• **TASK DESCRIPTION**:
Copy each line below in which the string "white" occurs.

• **MATERIAL FOR THIS TASK**:
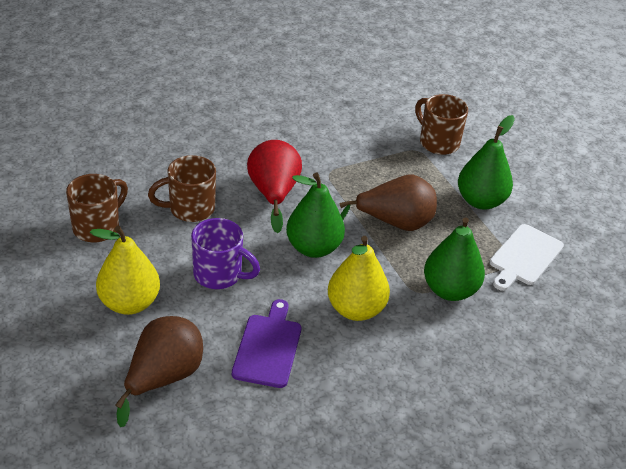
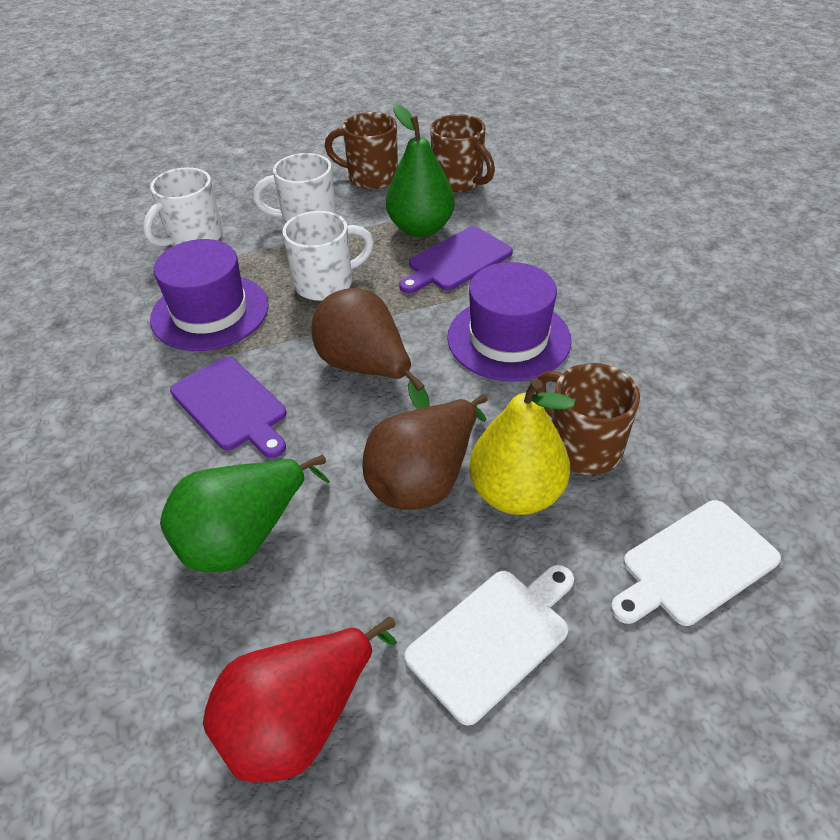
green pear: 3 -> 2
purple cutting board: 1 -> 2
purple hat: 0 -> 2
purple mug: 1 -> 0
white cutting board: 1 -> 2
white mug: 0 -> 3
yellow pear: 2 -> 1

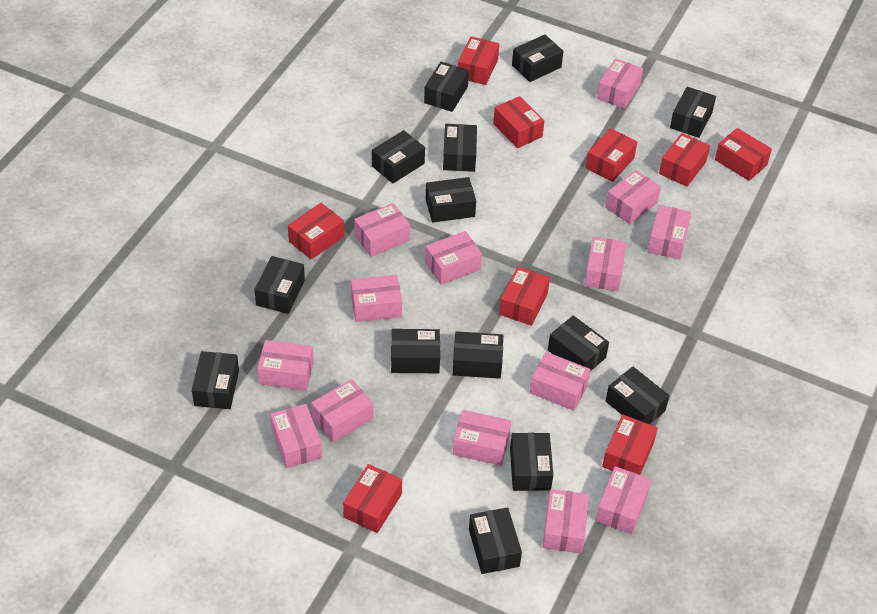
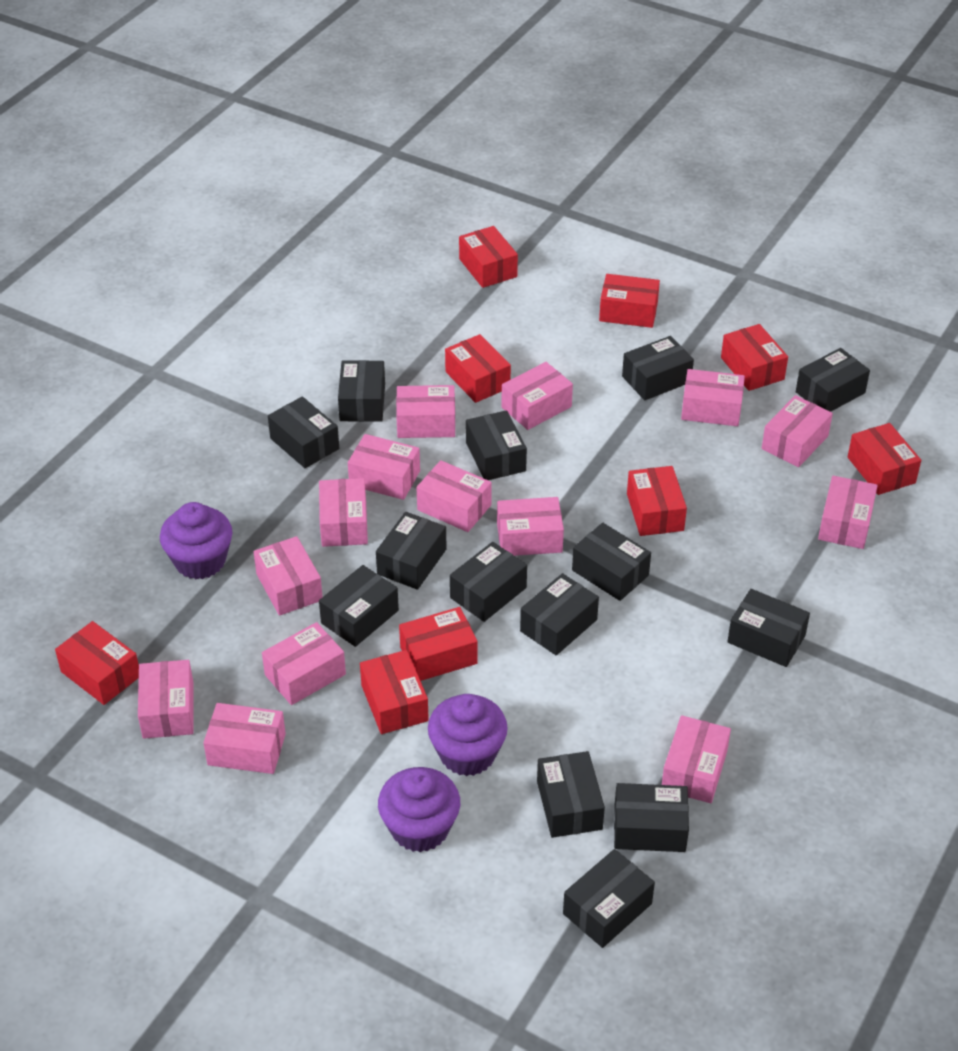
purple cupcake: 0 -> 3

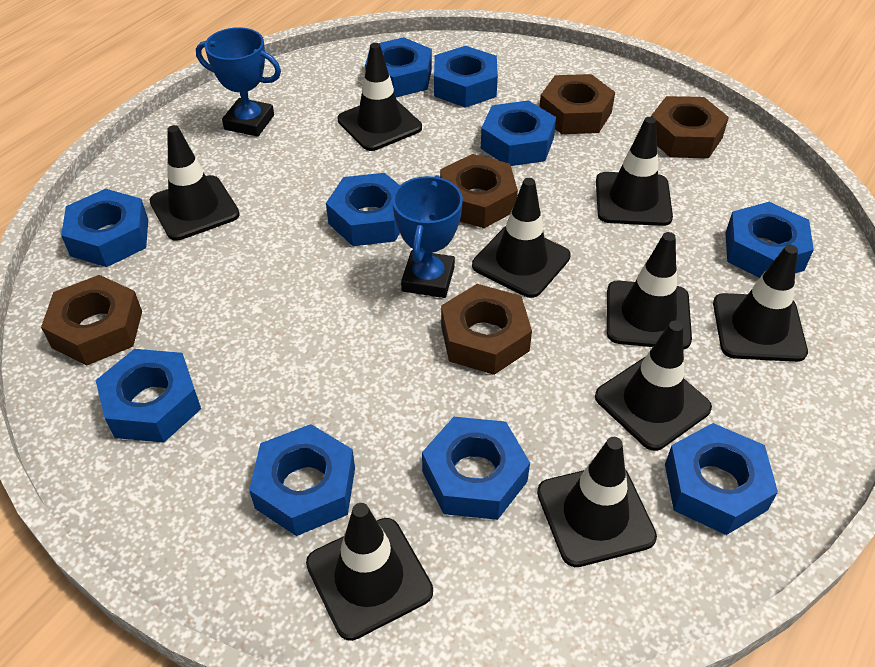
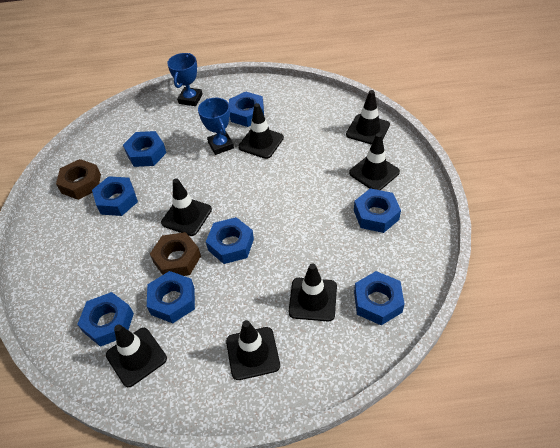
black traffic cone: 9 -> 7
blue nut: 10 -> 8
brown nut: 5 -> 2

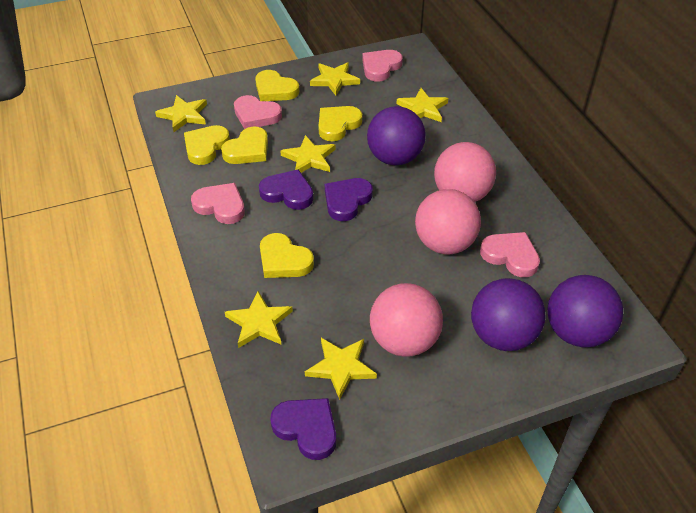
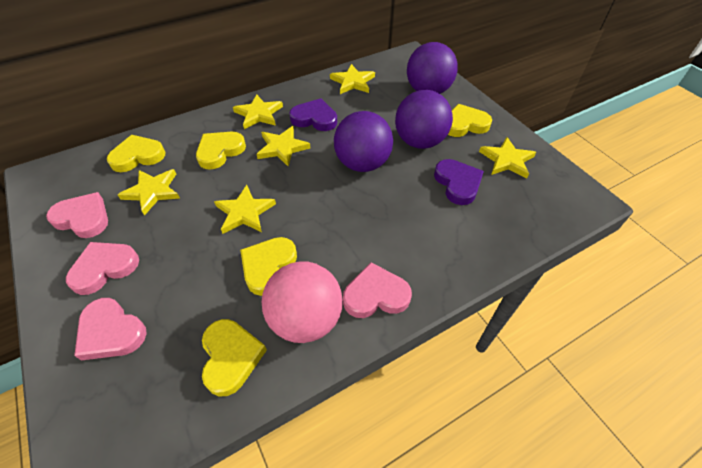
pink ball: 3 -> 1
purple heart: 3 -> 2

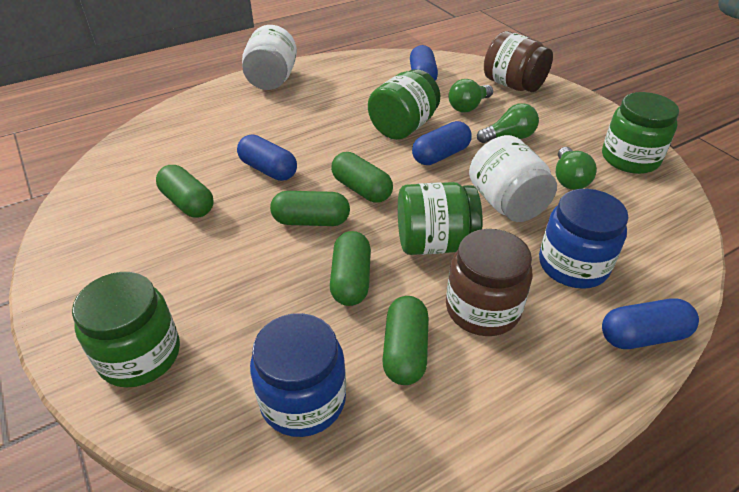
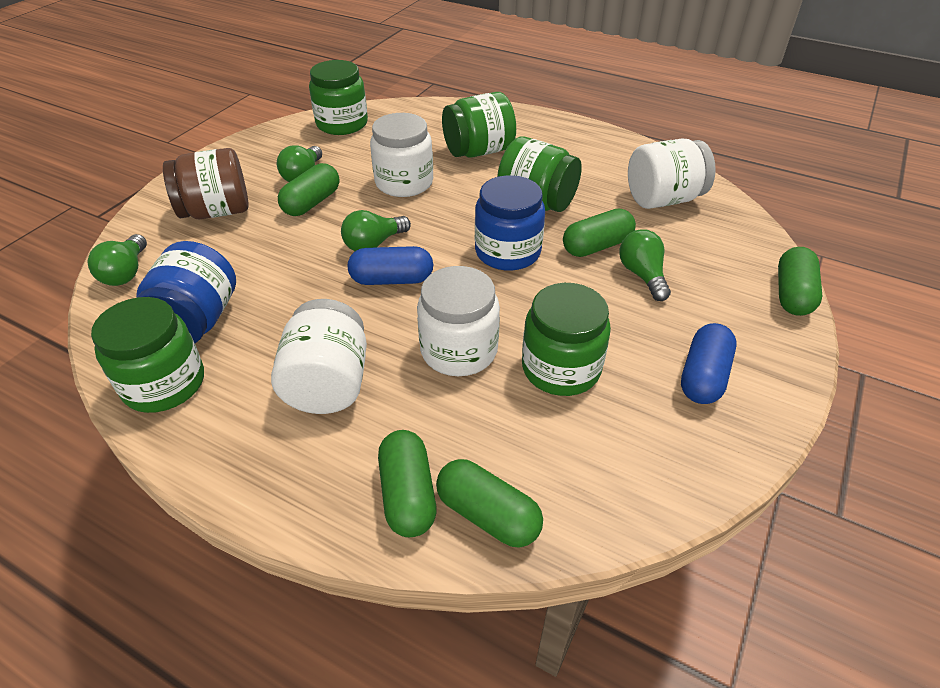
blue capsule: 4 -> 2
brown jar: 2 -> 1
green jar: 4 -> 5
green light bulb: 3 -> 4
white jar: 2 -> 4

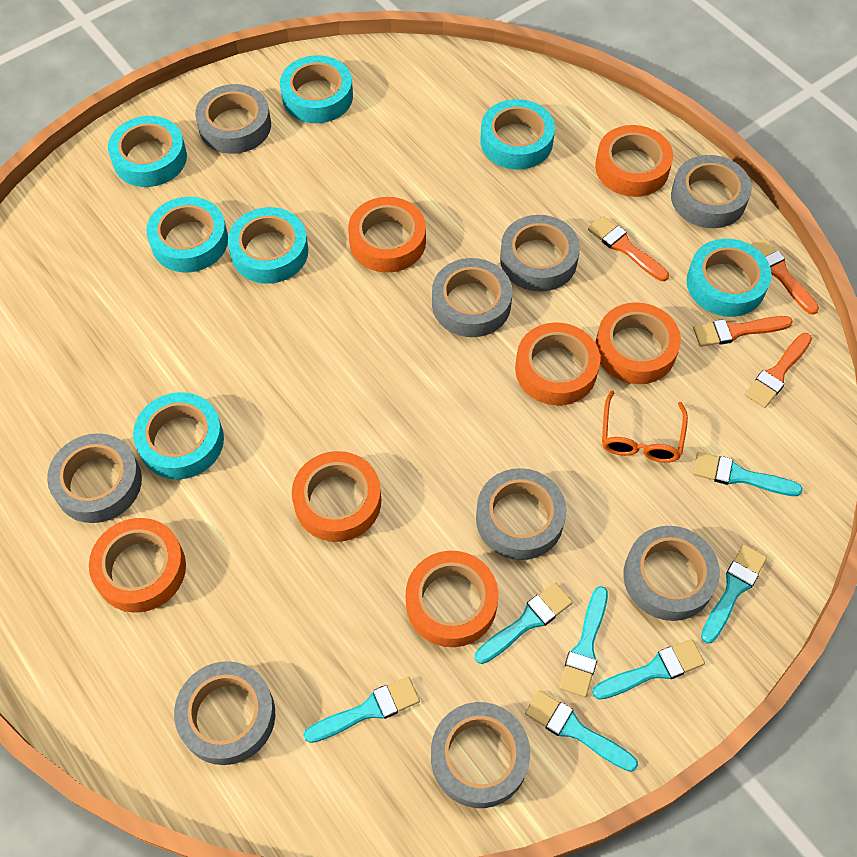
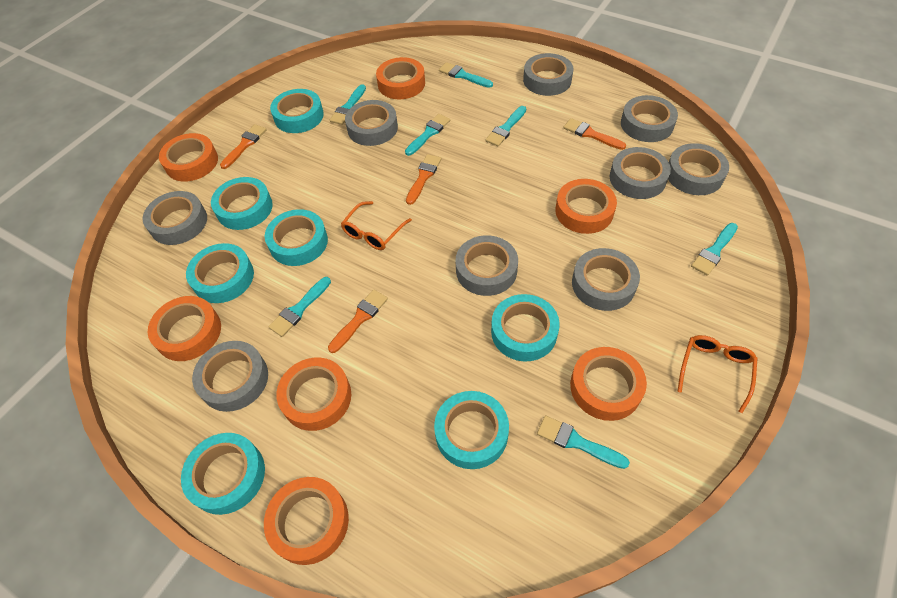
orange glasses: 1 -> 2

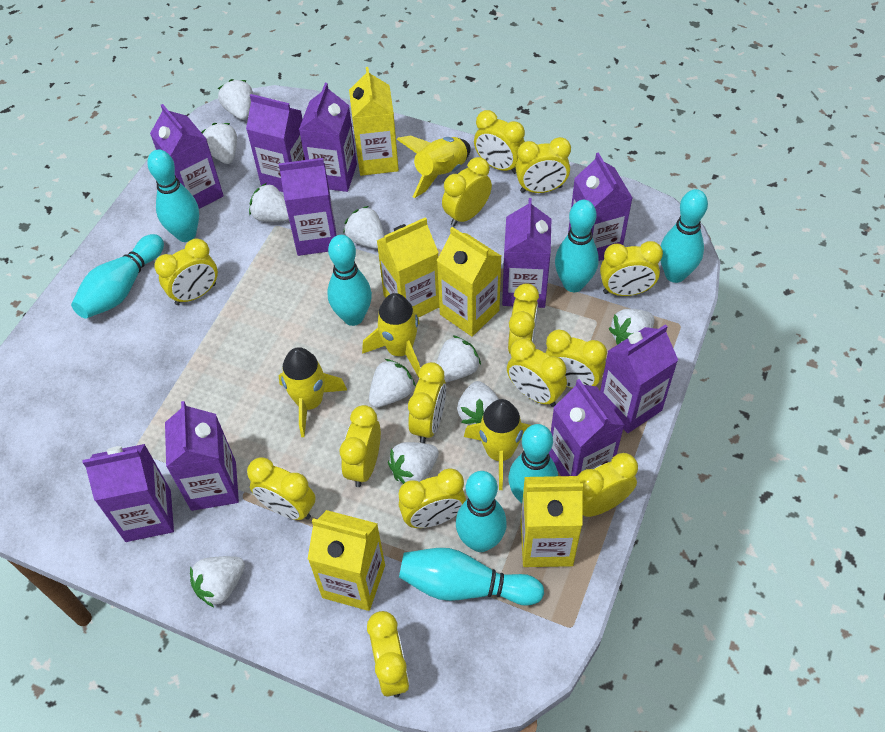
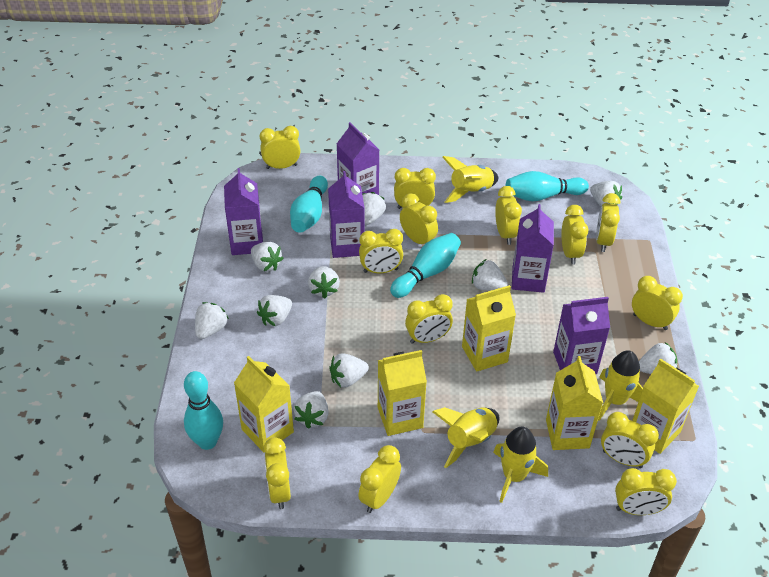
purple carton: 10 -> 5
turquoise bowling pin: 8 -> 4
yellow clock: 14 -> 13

• **SOLUTION**:
white cutting board: 1 -> 2
white mug: 0 -> 3
white jar: 2 -> 4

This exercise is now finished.